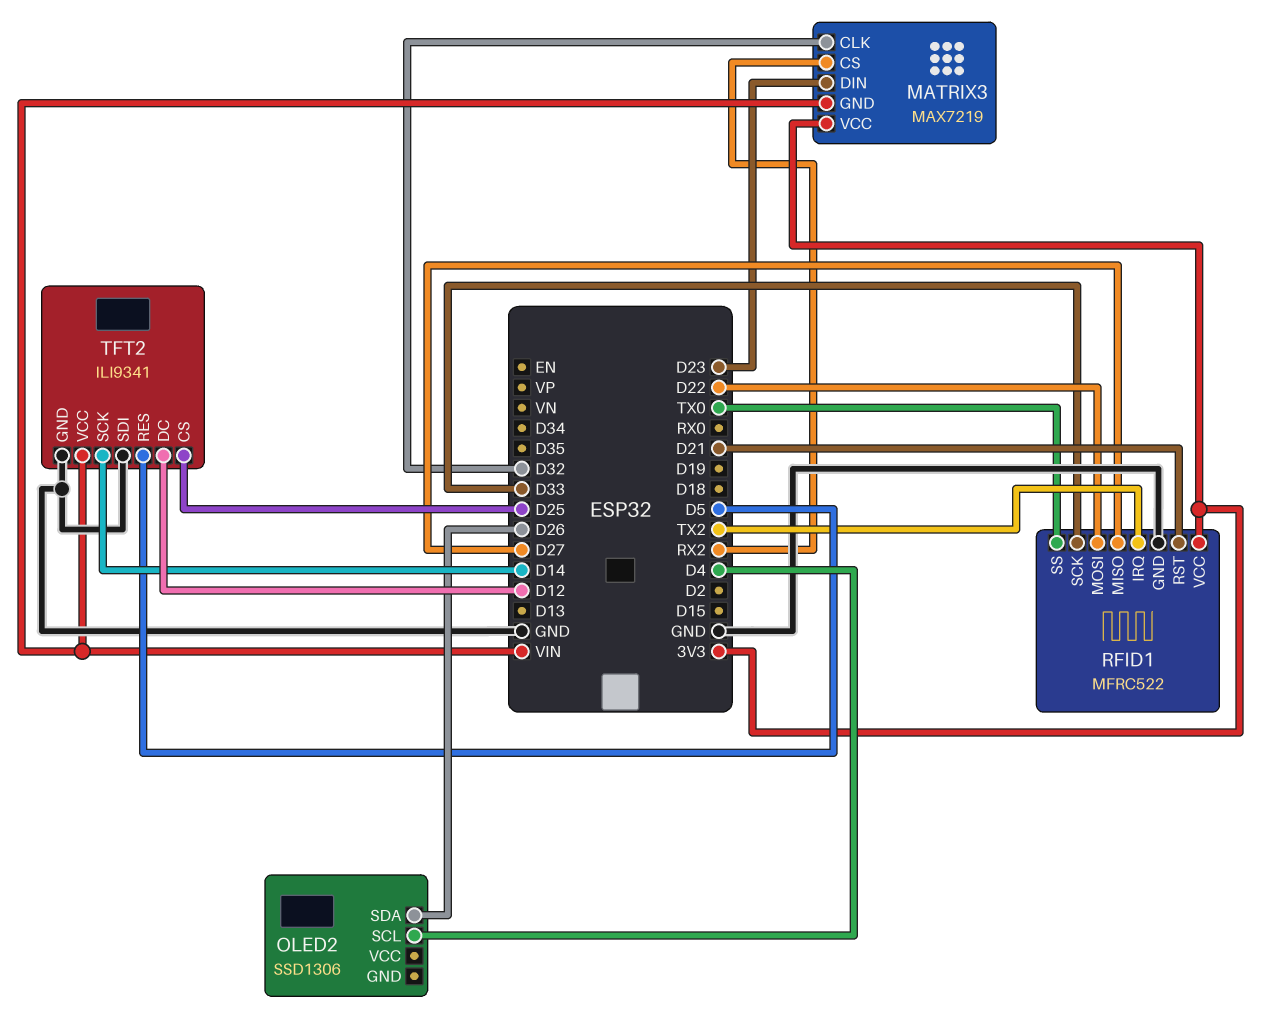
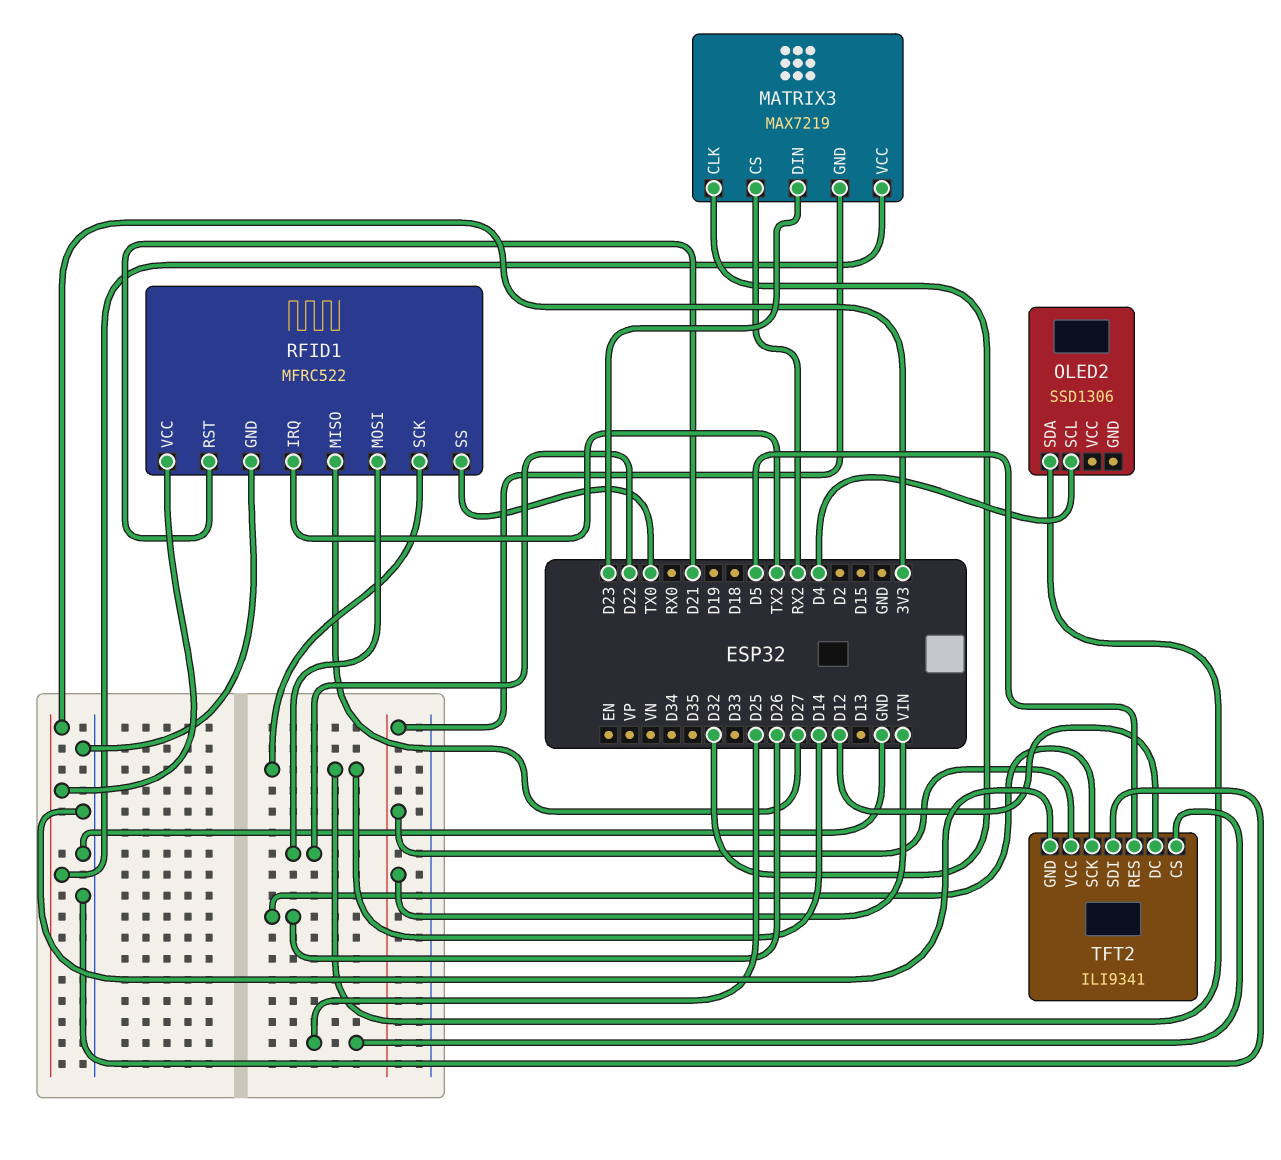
OLED2 pin SDA: D26 -> D14
RFID1 pin SCK: D33 -> D14
TFT2 pin SCK: D14 -> D26

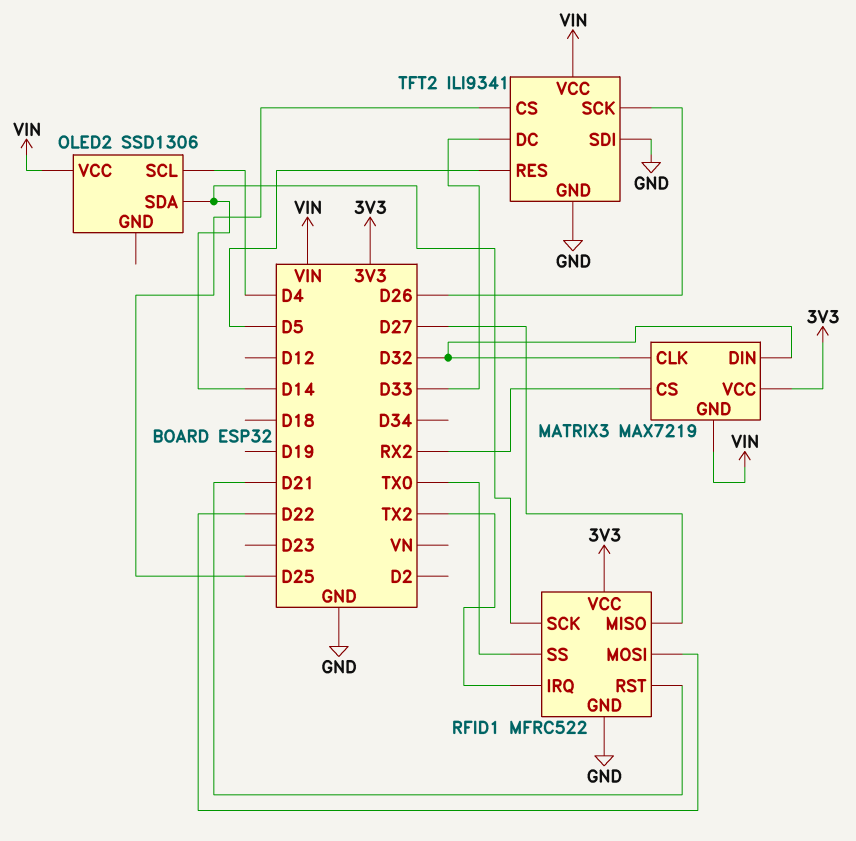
MATRIX3 pin DIN: D23 -> D32
OLED2 pin VCC: none -> VIN
TFT2 pin DC: D12 -> D33

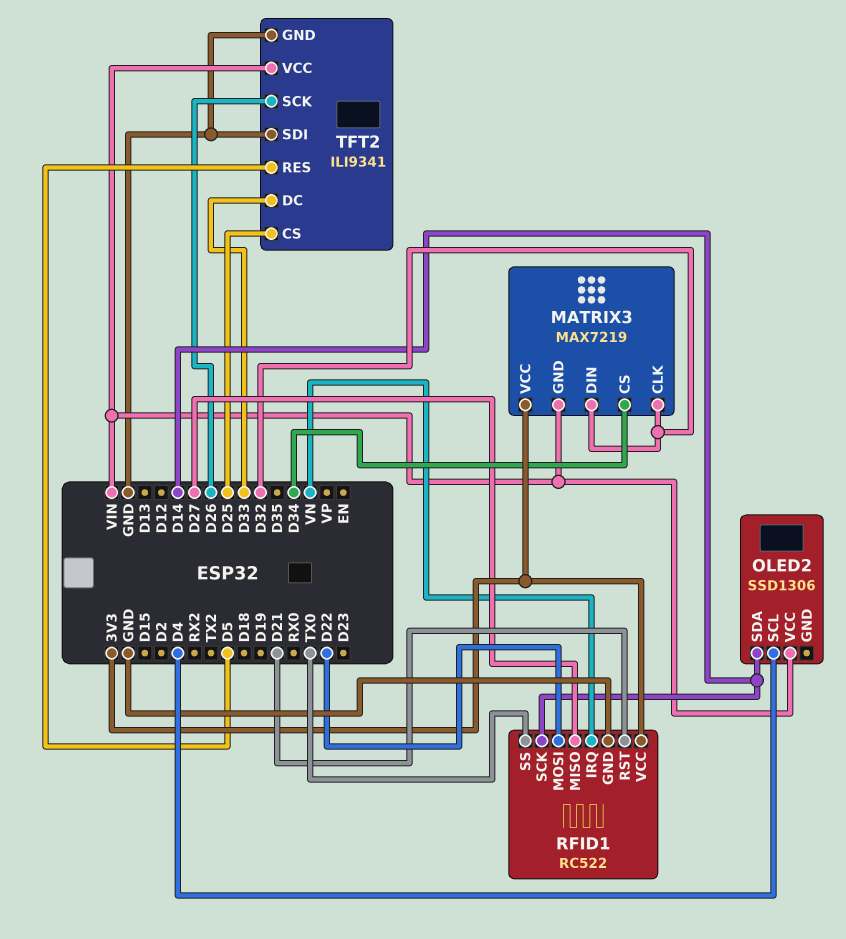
MATRIX3 pin CS: RX2 -> D34
RFID1: MFRC522 -> RC522
RFID1 pin IRQ: TX2 -> VN

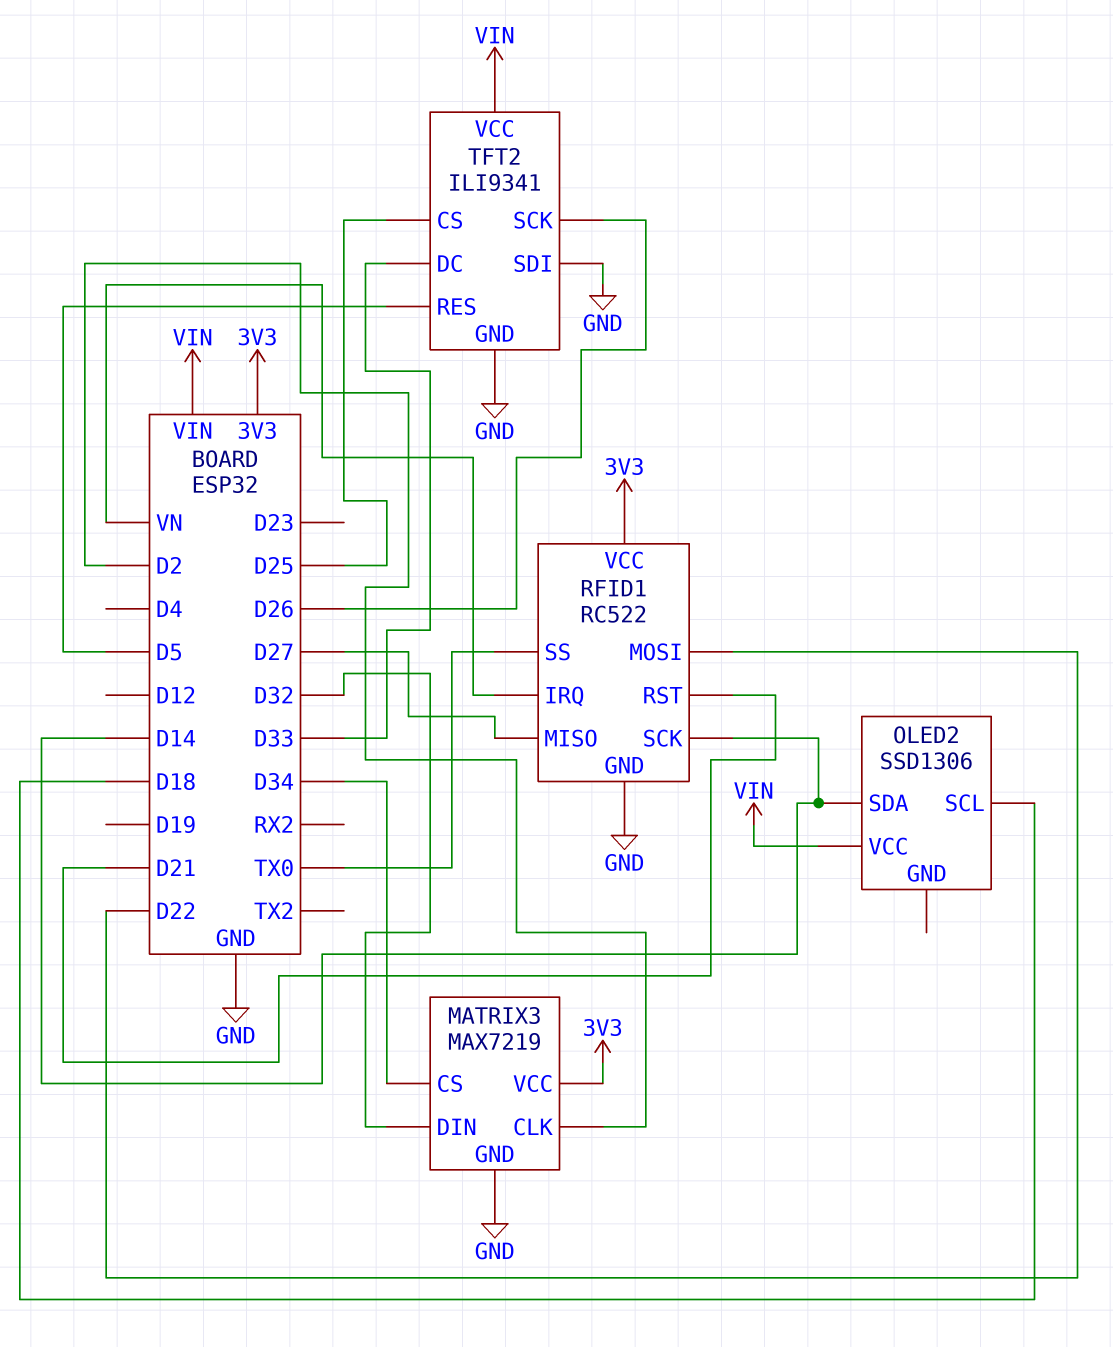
MATRIX3 pin CLK: D32 -> D2
MATRIX3 pin GND: VIN -> GND
OLED2 pin SCL: D4 -> D18

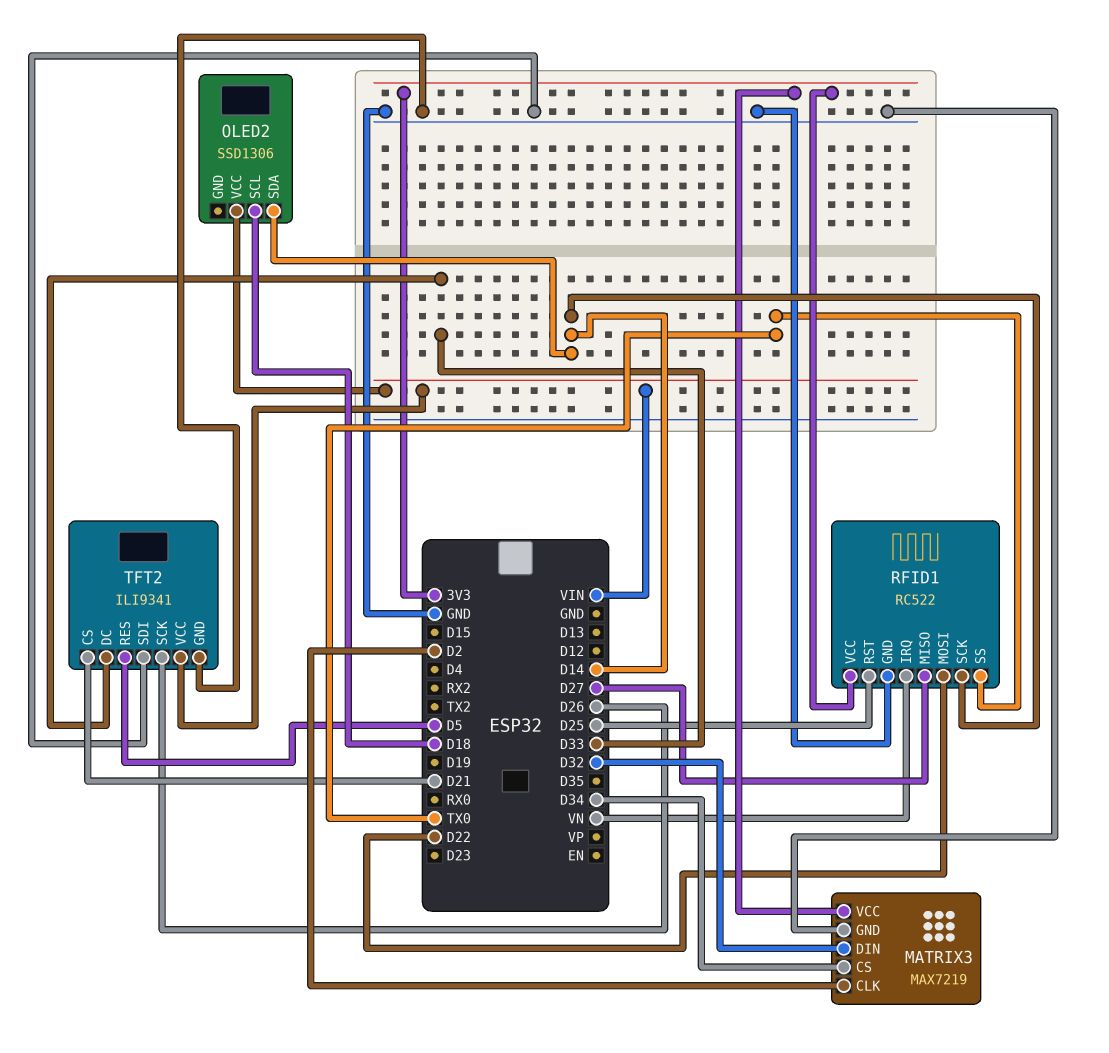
RFID1 pin RST: D21 -> D25
TFT2 pin CS: D25 -> D21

■ **Work request**
The records are to be duplicated in full and exactly, with images left out.

■ **Answer for the task**
OLED2 pin SDA: D26 -> D14
RFID1 pin SCK: D33 -> D14
TFT2 pin SCK: D14 -> D26

MATRIX3 pin DIN: D23 -> D32
OLED2 pin VCC: none -> VIN
TFT2 pin DC: D12 -> D33

MATRIX3 pin CS: RX2 -> D34
RFID1: MFRC522 -> RC522
RFID1 pin IRQ: TX2 -> VN

MATRIX3 pin CLK: D32 -> D2
MATRIX3 pin GND: VIN -> GND
OLED2 pin SCL: D4 -> D18

RFID1 pin RST: D21 -> D25
TFT2 pin CS: D25 -> D21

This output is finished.